-- Object change descriptions --
━━━━━━━━

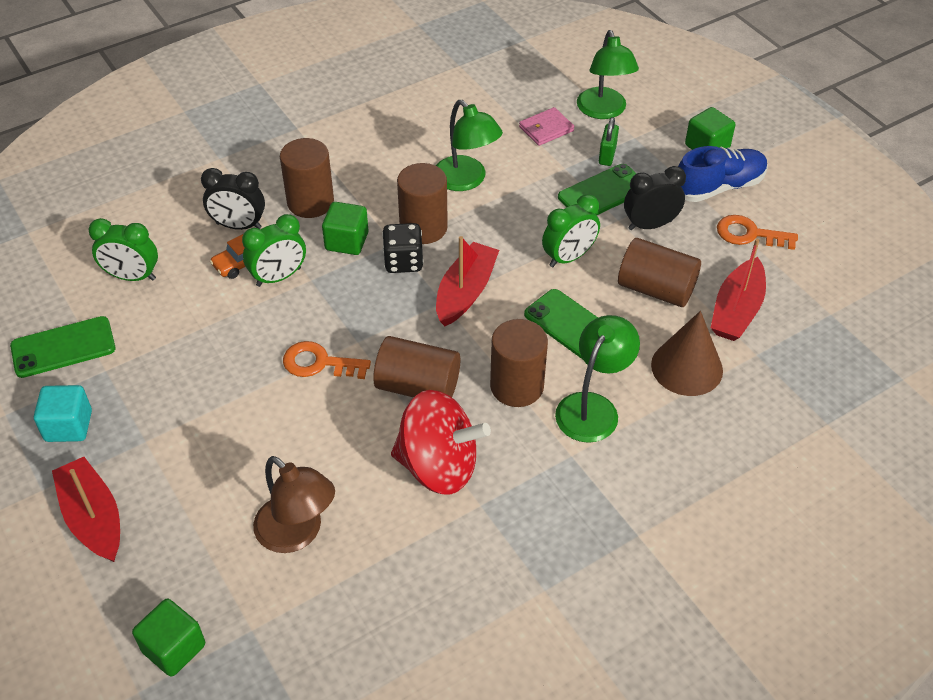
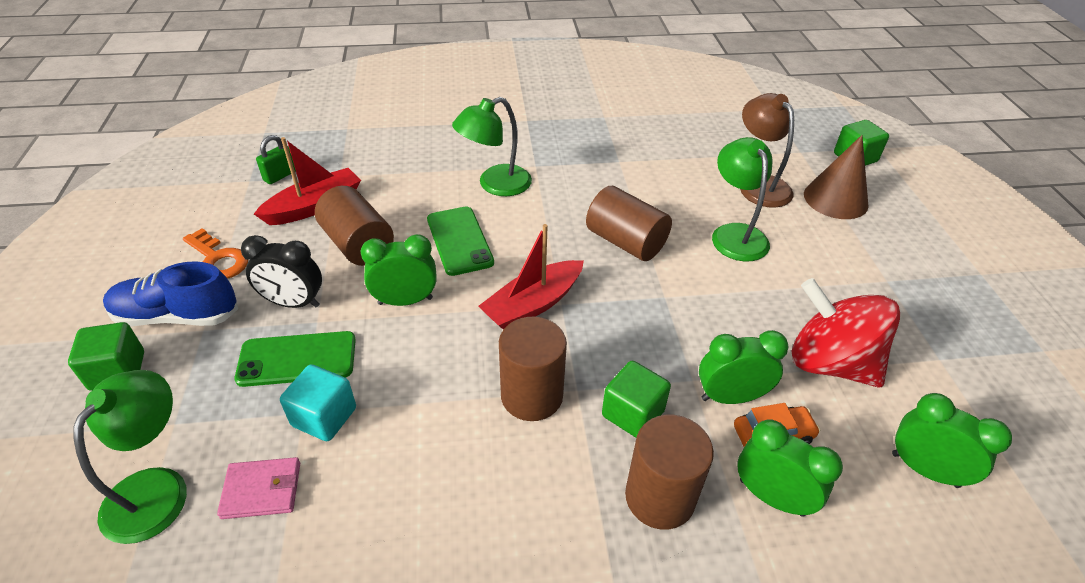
camera: 155 degrees left, 5 degrees down
(63, 347) = (998, 402): green phone -> none
(68, 426) = (968, 316): turquoise cube -> turquoise cube (324, 417)
(93, 518) = (927, 240): red boat -> none
(238, 226) = (771, 497): black clock -> green clock
(319, 363) = (709, 290): orange key -> none
(403, 262) = (578, 361): black dice -> none
(438, 466) = (637, 188): red spinning top -> red spinning top (830, 363)
(466, 180) = (435, 445): green lamp -> green lamp (735, 234)
(516, 386) = (542, 215): brown cylinder -> none
(607, 155) = (236, 409): green padlock -> green padlock (280, 175)
(687, 367) = (400, 184): brown cone -> brown cone (835, 199)

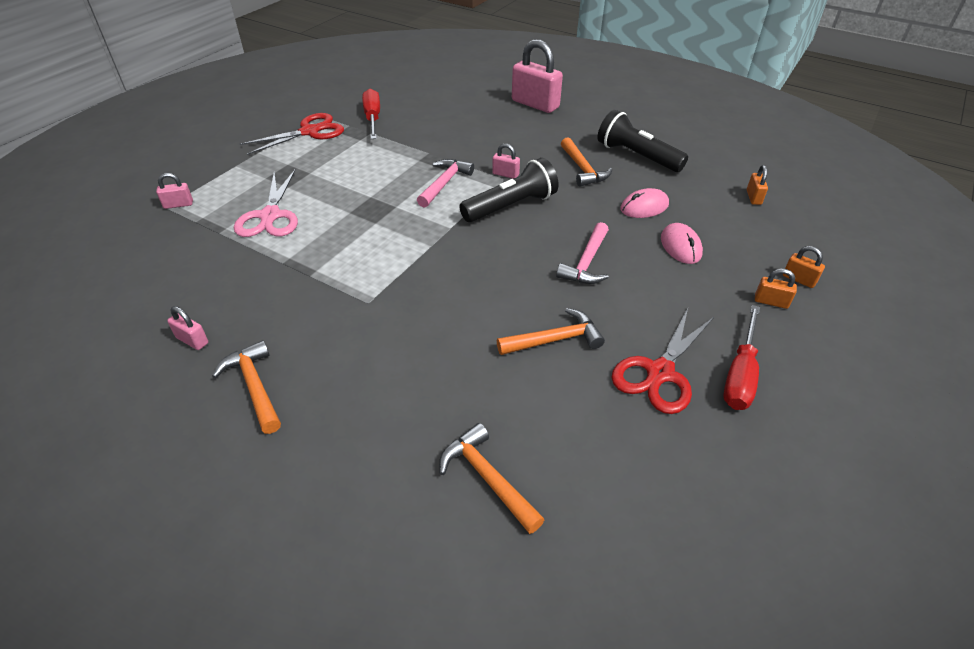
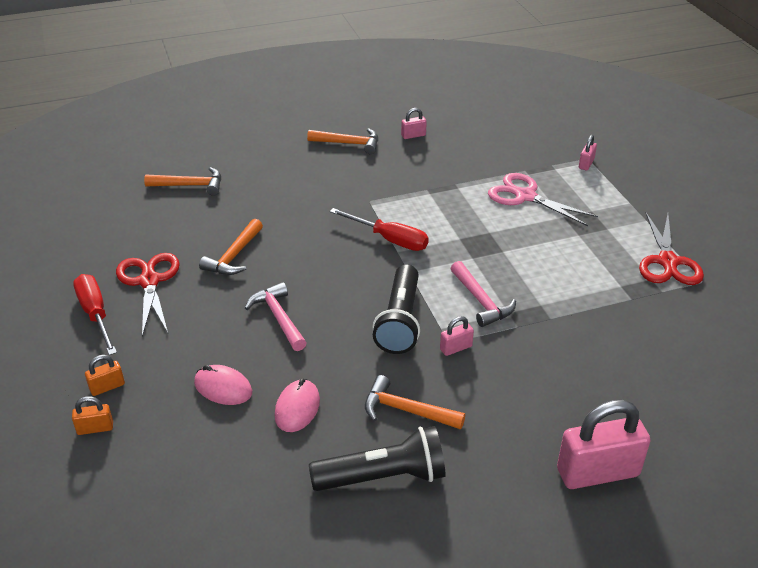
camera: 130 degrees right, 5 degrees down
(373, 118) = (667, 314): red screwdriver -> red screwdriver (389, 239)
(753, 197) = (206, 512): orange padlock -> none

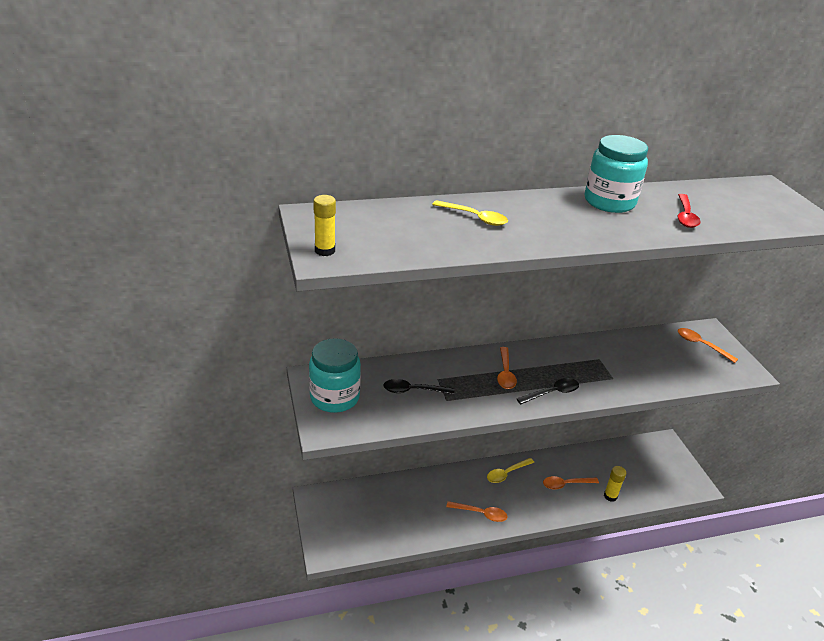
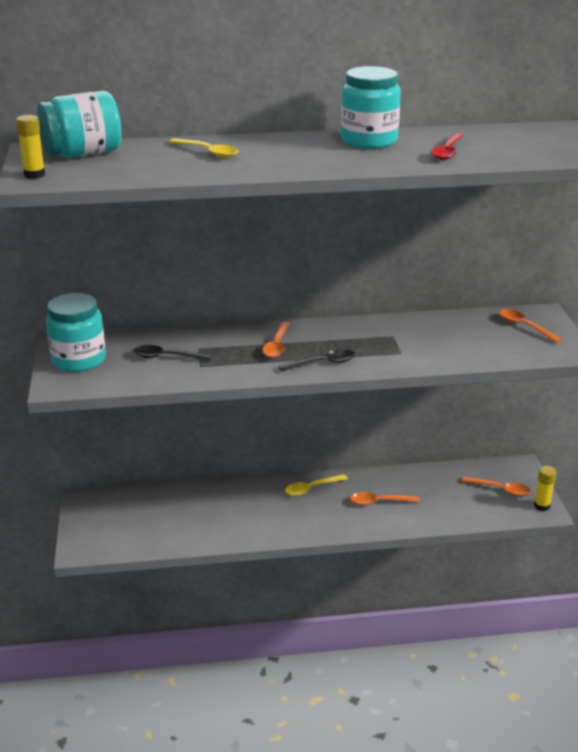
camera: 10 degrees right, 5 degrees down
(357, 220) = (83, 154): none -> turquoise jar
(480, 513) = (267, 524): orange spoon -> orange spoon (500, 489)
(610, 496) = (430, 515): yellow glue stick -> yellow glue stick (542, 506)

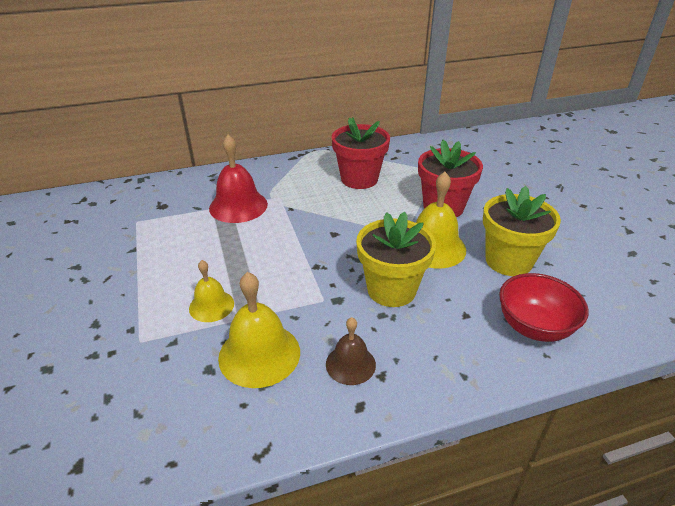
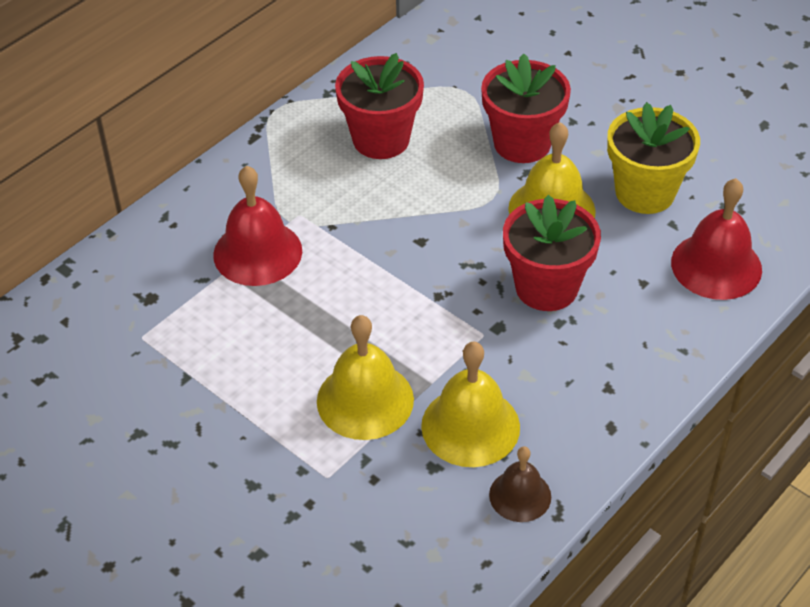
camera: 30 degrees left, 10 degrees up
(211, 306) = (365, 400): yellow bell -> yellow bell, size x1.65
(350, 364) = (570, 391): brown bell -> brown bell (520, 495)
(391, 289) = (546, 287): yellow flower pot -> red flower pot
(534, 327) = (716, 265): red bowl -> red bell

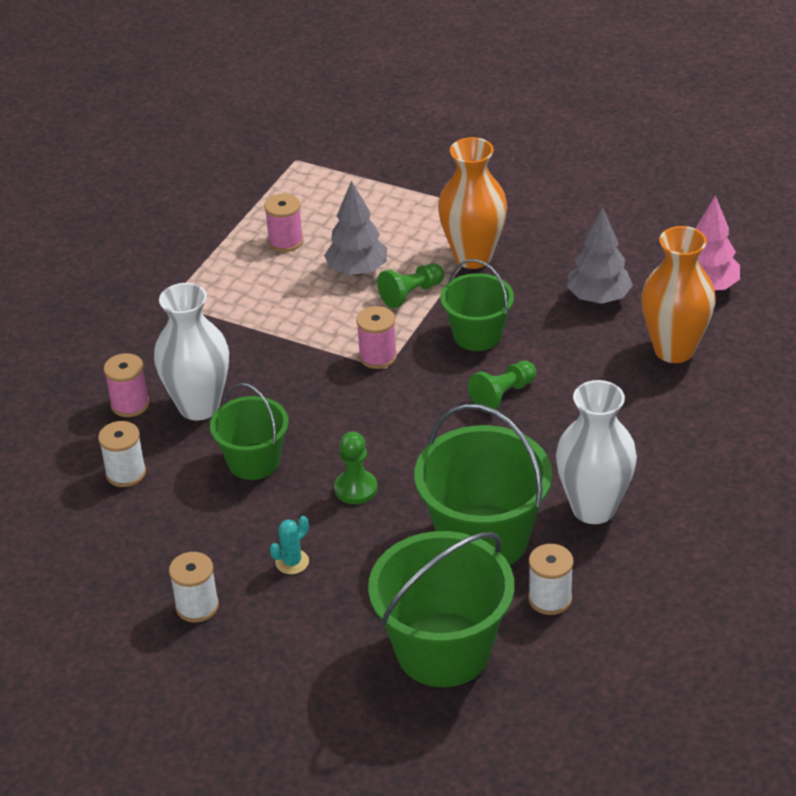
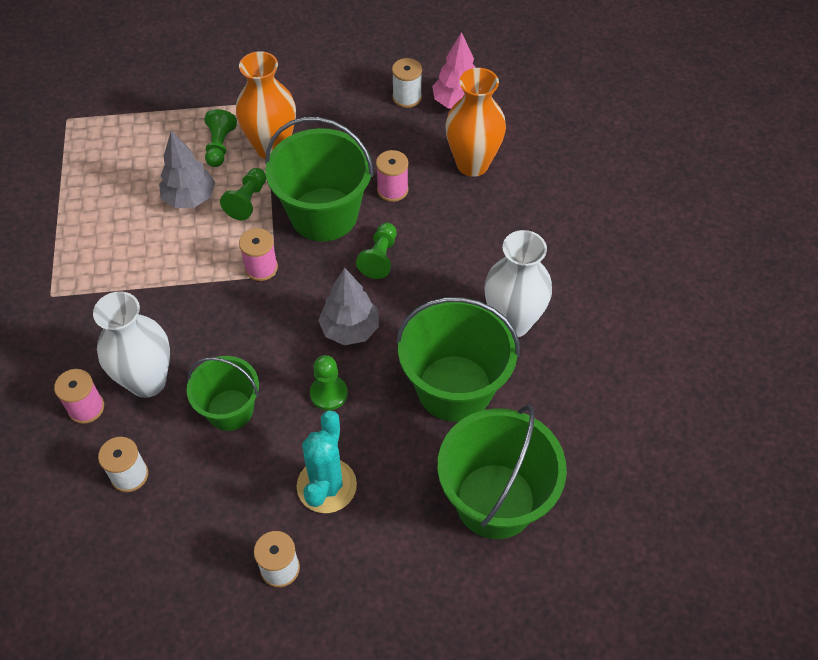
camera: 35 degrees left, 15 degrees up
(285, 241) = (112, 196): pink spool -> pink spool (392, 190)
(292, 562) = (326, 486): turquoise cactus -> turquoise cactus, size x2.00
(422, 236) = (220, 146): none -> green pawn
(477, 335) = (324, 214): green bucket -> green bucket, size x1.65
(550, 599) = (537, 415): white spool -> white spool (407, 97)
(598, 298) = (389, 144): grey tree -> grey tree (350, 329)

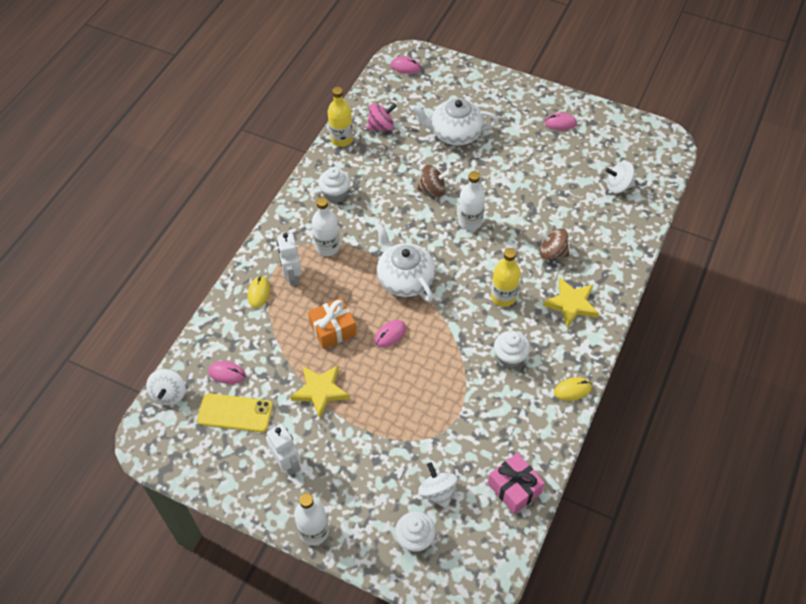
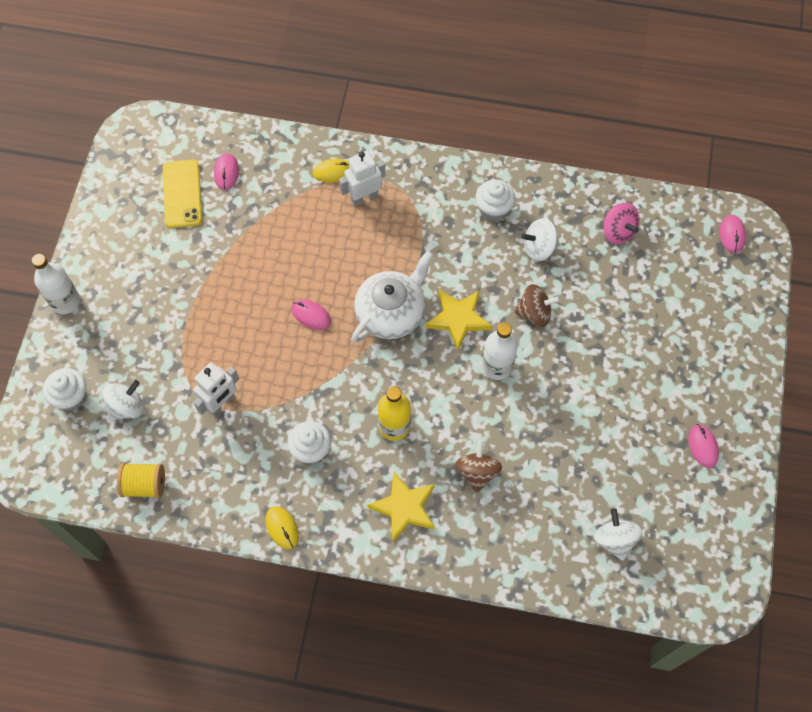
camera: 75 degrees right, 10 degrees up
(169, 394) = (191, 130): white spinning top -> white spinning top (539, 248)
(287, 463) = (135, 256): white robot -> white robot (221, 403)
(320, 391) = (224, 265): yellow star -> yellow star (458, 319)
(327, 247) = (413, 221): white bottle -> none
(333, 329) = (304, 256): orange gift -> none
(341, 139) = (581, 193): yellow bottle -> none
(432, 189) = (534, 313): brown spinning top -> brown spinning top turned 75 degrees counterclockwise
(455, 133) = (637, 319): white teapot -> none
(514, 488) = (145, 485): pink gift -> yellow spool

━━━━━━━━

-- DIRECTIONS --
Starting at the line containing "(687, 367) = (400, 184): brown" and finishing at the line containing "(285, 241) = (112, 196): pink", return those lines exactly as they appear above, without the pictures.

-- RESPONSE AREA --
(687, 367) = (400, 184): brown cone -> brown cone (835, 199)

camera: 130 degrees right, 5 degrees down
(373, 118) = (667, 314): red screwdriver -> red screwdriver (389, 239)
(753, 197) = (206, 512): orange padlock -> none

camera: 10 degrees right, 5 degrees down
(357, 220) = (83, 154): none -> turquoise jar
(480, 513) = (267, 524): orange spoon -> orange spoon (500, 489)
(610, 496) = (430, 515): yellow glue stick -> yellow glue stick (542, 506)

camera: 30 degrees left, 10 degrees up
(211, 306) = (365, 400): yellow bell -> yellow bell, size x1.65
(350, 364) = (570, 391): brown bell -> brown bell (520, 495)
(391, 289) = (546, 287): yellow flower pot -> red flower pot
(534, 327) = (716, 265): red bowl -> red bell

camera: 35 degrees left, 15 degrees up
(285, 241) = (112, 196): pink spool -> pink spool (392, 190)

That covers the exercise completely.